[[ Materials provided, beginning ]]

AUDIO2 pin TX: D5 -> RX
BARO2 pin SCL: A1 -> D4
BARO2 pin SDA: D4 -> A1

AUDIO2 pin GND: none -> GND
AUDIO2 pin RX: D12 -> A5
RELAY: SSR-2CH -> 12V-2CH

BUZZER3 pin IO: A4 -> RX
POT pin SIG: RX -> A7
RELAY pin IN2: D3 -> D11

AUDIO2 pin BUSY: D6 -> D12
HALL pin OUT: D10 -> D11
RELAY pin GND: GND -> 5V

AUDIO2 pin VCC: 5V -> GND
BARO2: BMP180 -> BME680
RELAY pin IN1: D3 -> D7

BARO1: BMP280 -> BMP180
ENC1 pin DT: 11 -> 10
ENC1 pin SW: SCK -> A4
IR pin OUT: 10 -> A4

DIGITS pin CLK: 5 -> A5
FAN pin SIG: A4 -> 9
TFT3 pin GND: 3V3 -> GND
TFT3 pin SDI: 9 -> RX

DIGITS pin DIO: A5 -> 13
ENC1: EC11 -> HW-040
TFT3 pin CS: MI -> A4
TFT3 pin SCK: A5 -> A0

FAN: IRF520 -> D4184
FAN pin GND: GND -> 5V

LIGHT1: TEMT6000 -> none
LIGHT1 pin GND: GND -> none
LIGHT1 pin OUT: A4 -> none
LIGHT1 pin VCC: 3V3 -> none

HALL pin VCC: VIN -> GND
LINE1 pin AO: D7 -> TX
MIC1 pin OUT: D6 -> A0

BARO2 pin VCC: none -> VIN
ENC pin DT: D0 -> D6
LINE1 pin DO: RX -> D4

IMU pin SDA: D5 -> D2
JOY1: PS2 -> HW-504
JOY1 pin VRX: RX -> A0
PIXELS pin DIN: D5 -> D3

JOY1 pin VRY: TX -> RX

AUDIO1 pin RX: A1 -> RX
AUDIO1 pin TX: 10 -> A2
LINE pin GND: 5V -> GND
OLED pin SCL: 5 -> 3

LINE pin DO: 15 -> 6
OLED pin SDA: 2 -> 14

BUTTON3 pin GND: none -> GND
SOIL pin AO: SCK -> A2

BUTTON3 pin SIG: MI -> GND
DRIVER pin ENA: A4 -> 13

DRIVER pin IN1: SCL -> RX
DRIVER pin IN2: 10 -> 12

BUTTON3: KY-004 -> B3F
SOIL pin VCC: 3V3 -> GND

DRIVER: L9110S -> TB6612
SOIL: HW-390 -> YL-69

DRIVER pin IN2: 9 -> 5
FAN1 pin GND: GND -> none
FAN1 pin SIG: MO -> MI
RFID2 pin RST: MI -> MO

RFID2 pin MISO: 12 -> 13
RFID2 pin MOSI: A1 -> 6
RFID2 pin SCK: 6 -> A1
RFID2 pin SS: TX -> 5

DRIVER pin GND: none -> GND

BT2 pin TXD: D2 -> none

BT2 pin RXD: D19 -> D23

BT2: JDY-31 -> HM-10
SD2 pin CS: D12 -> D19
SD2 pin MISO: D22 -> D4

[[ Materials provided, end ]]

## Problem description
If a line in the entries above has the word "RELAY", copy it.

## Task output
RELAY: SSR-2CH -> 12V-2CH
RELAY pin IN2: D3 -> D11
RELAY pin GND: GND -> 5V
RELAY pin IN1: D3 -> D7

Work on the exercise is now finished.